▶ [TRY IT]
After locating "green bowling pin: 3 -> 4" in the listing below, copy that line and each one after it exactly, ending with the line that has "white plate: 1 -> 3".

▶ [GIVEN RECORDS]
····················

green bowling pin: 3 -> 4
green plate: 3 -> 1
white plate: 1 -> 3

····················

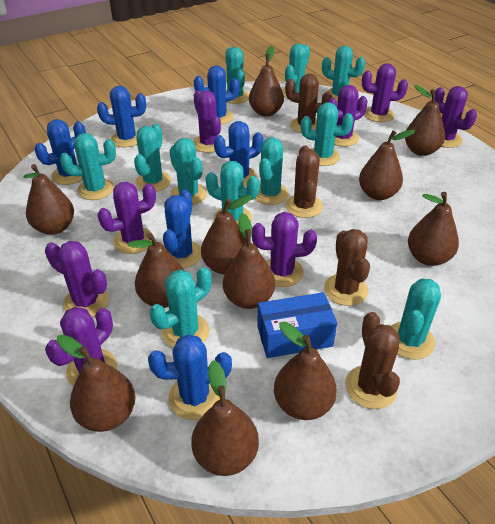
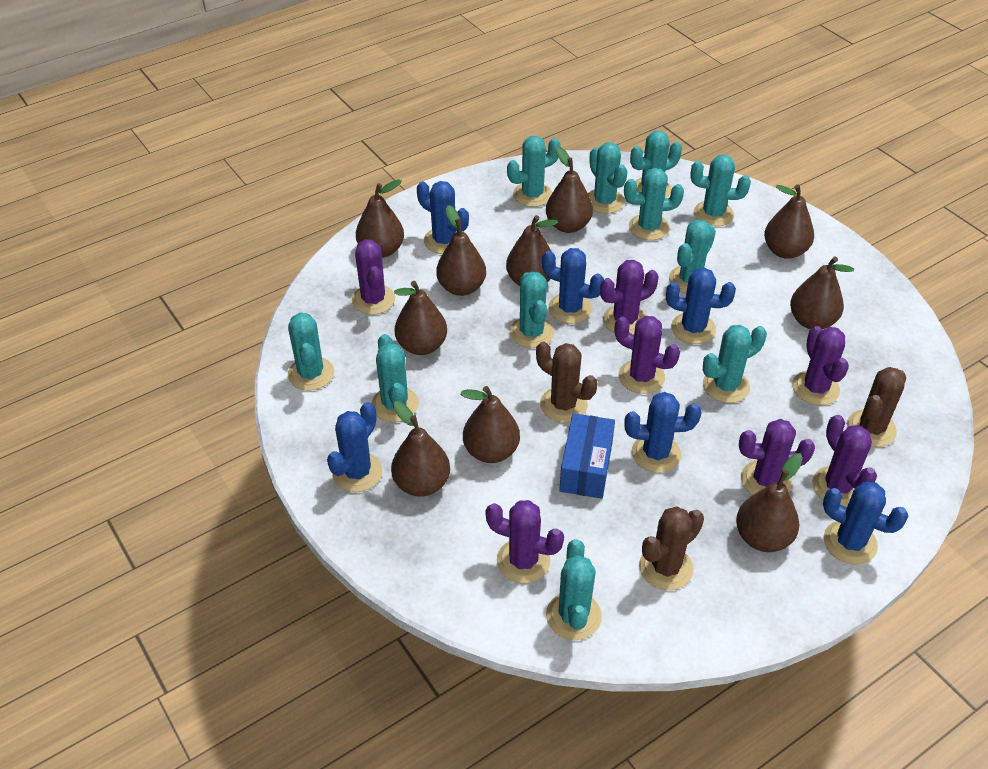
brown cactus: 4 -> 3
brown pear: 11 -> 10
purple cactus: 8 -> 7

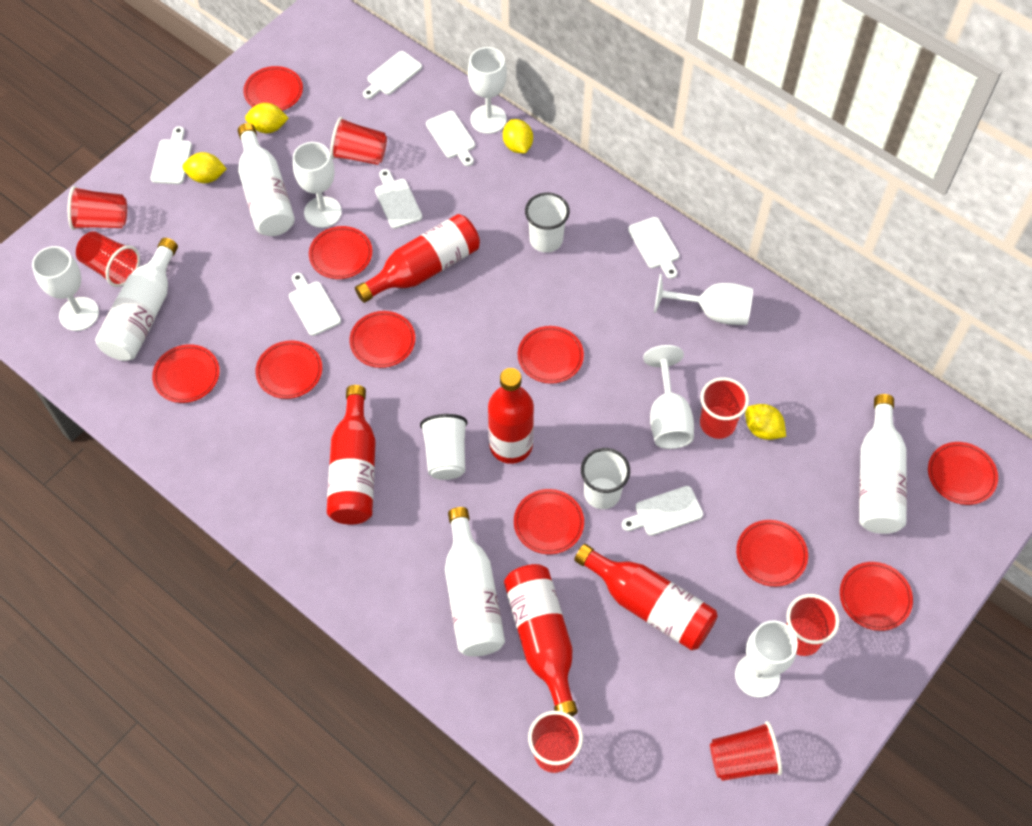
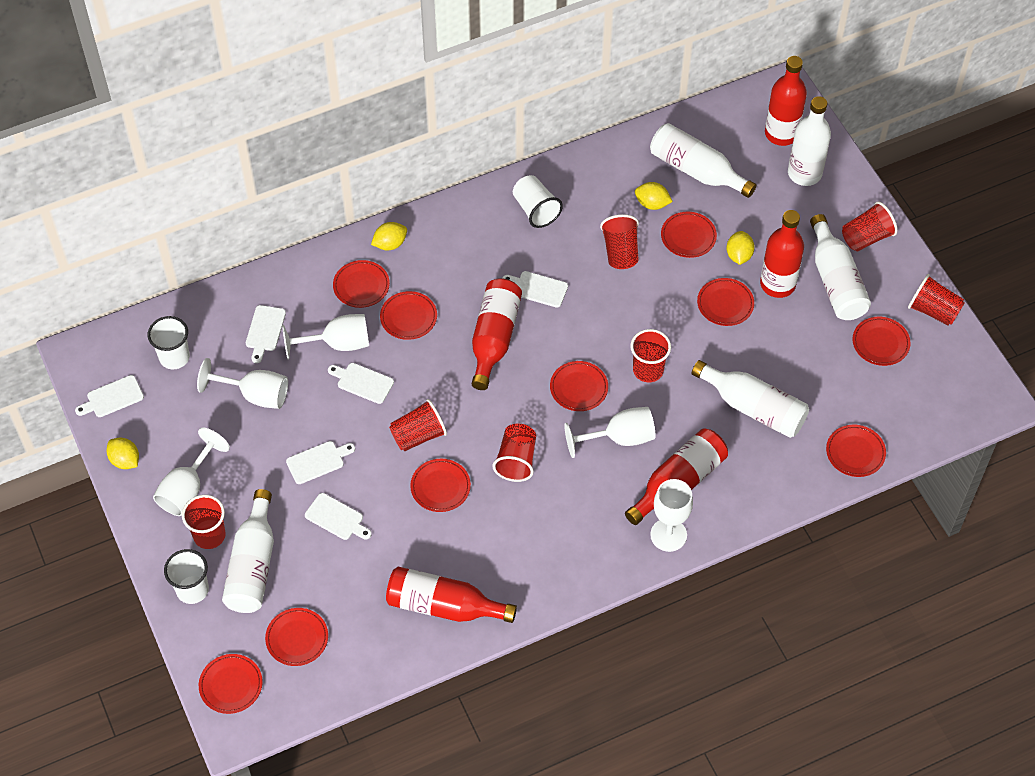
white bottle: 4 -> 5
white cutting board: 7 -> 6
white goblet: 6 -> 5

····················

▶ [WRITTEN REPLY]
green bowling pin: 3 -> 4
green plate: 3 -> 1
white plate: 1 -> 3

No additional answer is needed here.